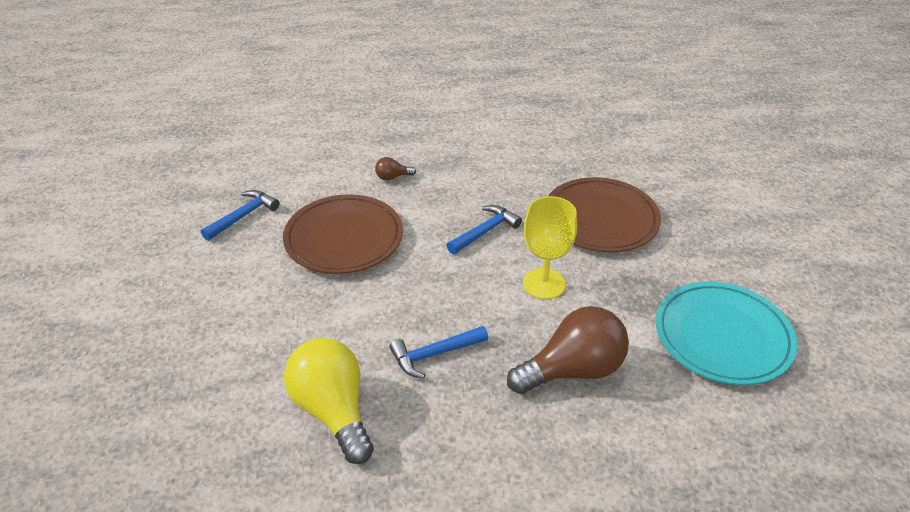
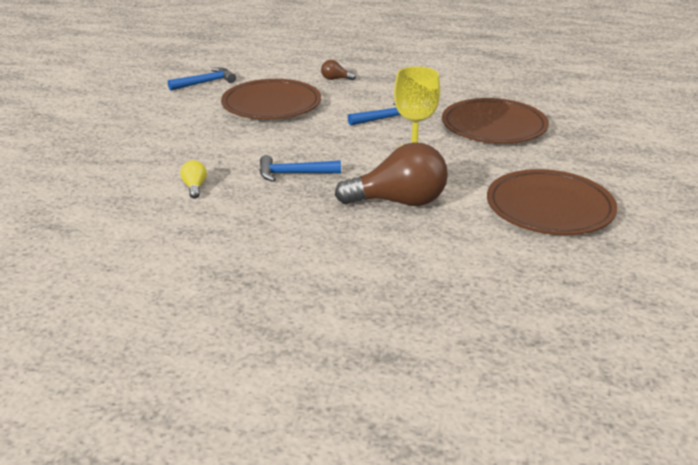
camera: 20 degrees right, 10 degrees down
(333, 411) = (195, 187): yellow light bulb -> yellow light bulb, size x0.43
(722, 336) = (549, 208): turquoise plate -> brown plate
::::
--- Assignment ---
In the copy, omit the pictures and give every line of the data exactly.

--- Reply ---
camera: 20 degrees right, 10 degrees down
(333, 411) = (195, 187): yellow light bulb -> yellow light bulb, size x0.43
(722, 336) = (549, 208): turquoise plate -> brown plate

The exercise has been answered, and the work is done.